▸ EXERCISE
Take the lines in the listing below from the line with "white hammer: 2 -> 1" up to and including the line with "yellow vase: 3 -> 2" and set them down exactly, skipping pictures and adding nothing.

▸ DATASET ENTRIES
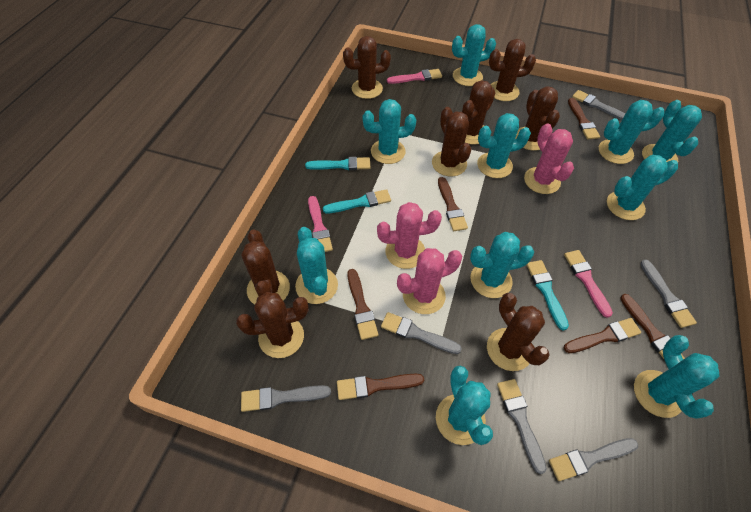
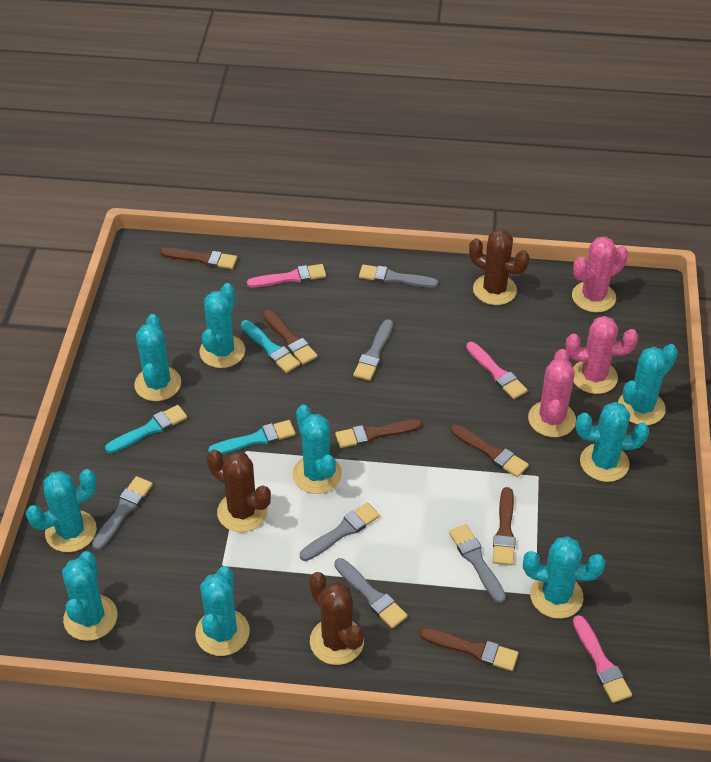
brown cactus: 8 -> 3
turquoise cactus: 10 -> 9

==

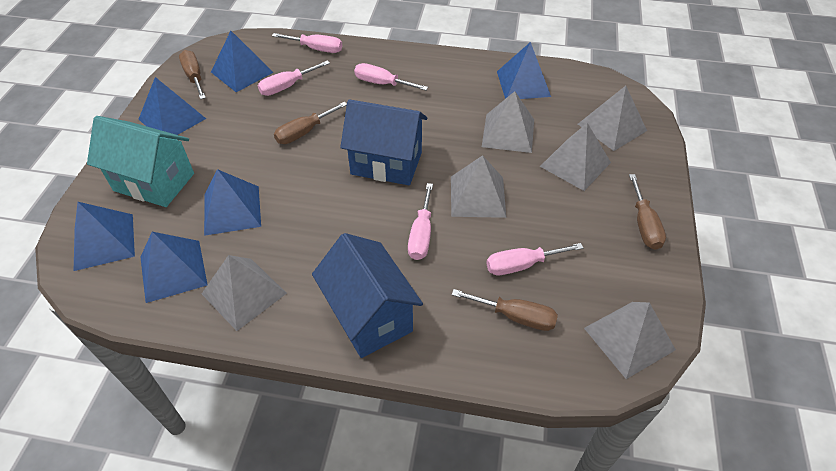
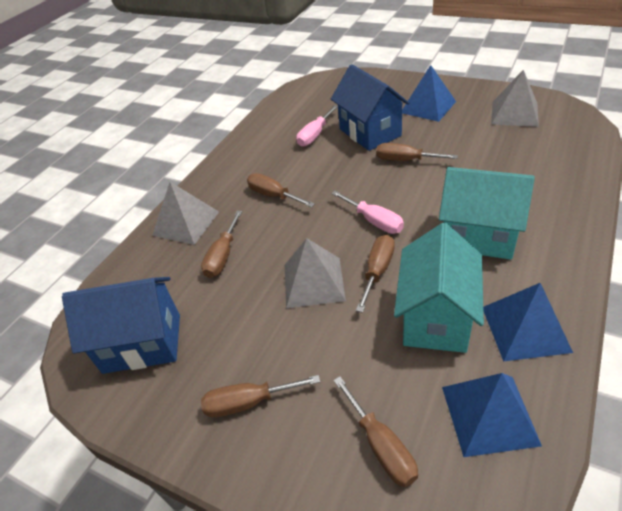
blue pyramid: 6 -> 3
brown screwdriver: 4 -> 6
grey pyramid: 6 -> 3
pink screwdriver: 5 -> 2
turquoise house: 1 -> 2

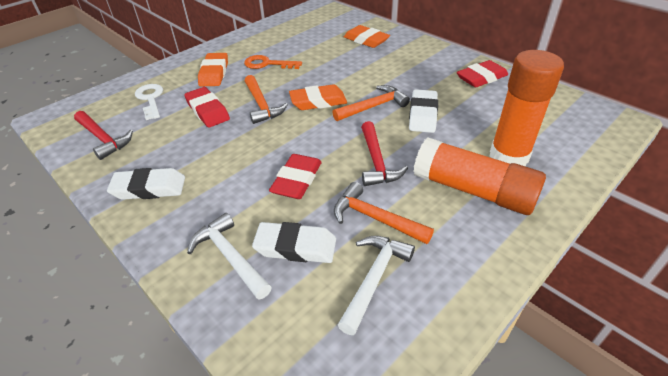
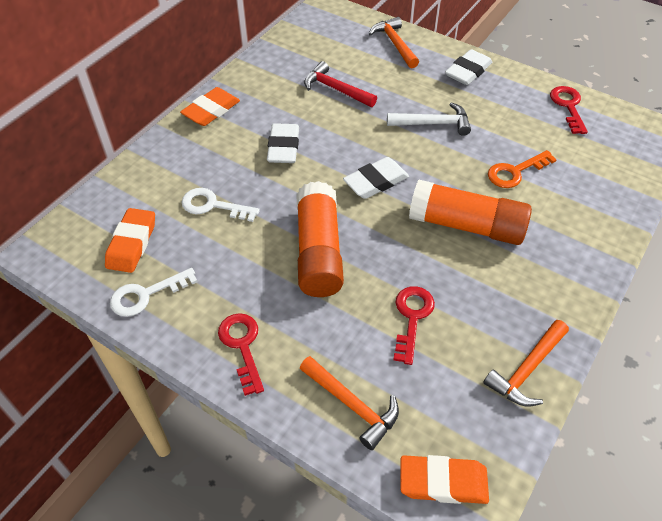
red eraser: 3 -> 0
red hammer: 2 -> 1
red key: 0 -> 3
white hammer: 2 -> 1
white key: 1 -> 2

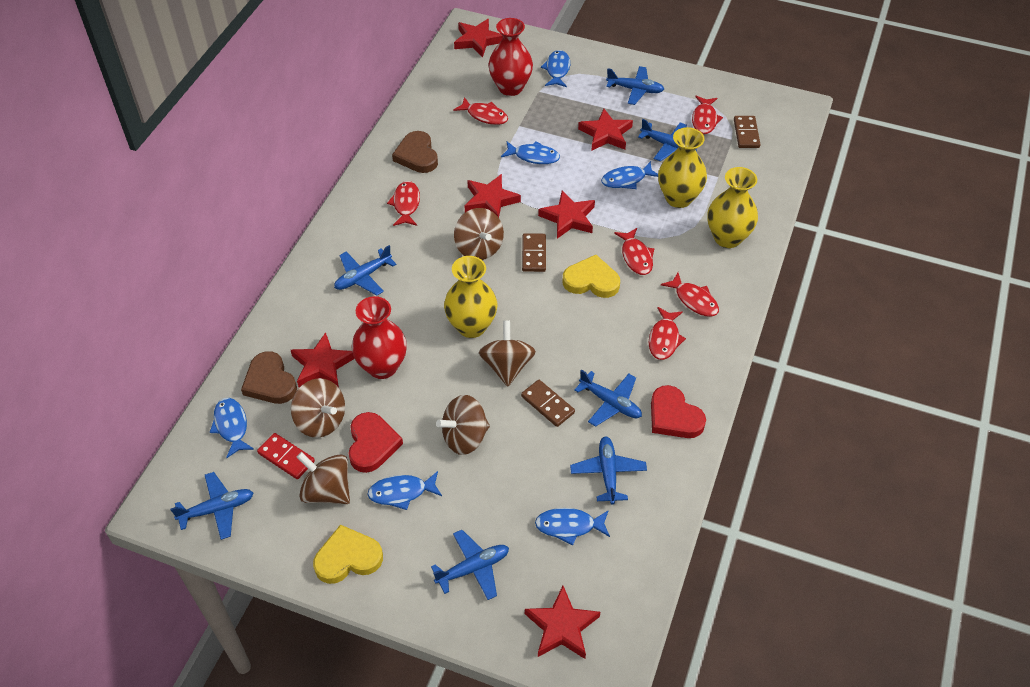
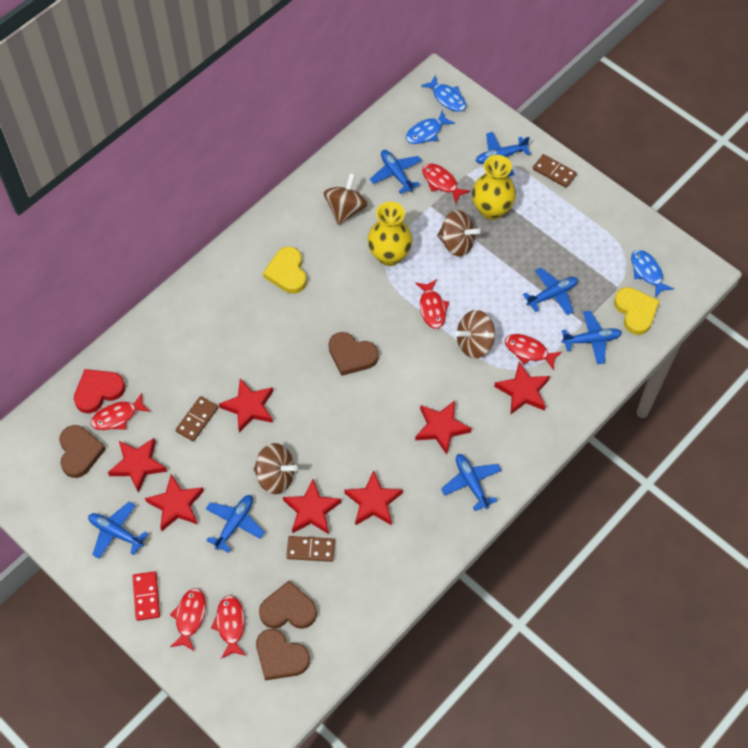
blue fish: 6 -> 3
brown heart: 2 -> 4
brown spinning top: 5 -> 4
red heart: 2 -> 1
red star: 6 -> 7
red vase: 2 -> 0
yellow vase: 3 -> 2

▸ TASK SOLUTION
white hammer: 2 -> 1
white key: 1 -> 2

blue fish: 6 -> 3
brown heart: 2 -> 4
brown spinning top: 5 -> 4
red heart: 2 -> 1
red star: 6 -> 7
red vase: 2 -> 0
yellow vase: 3 -> 2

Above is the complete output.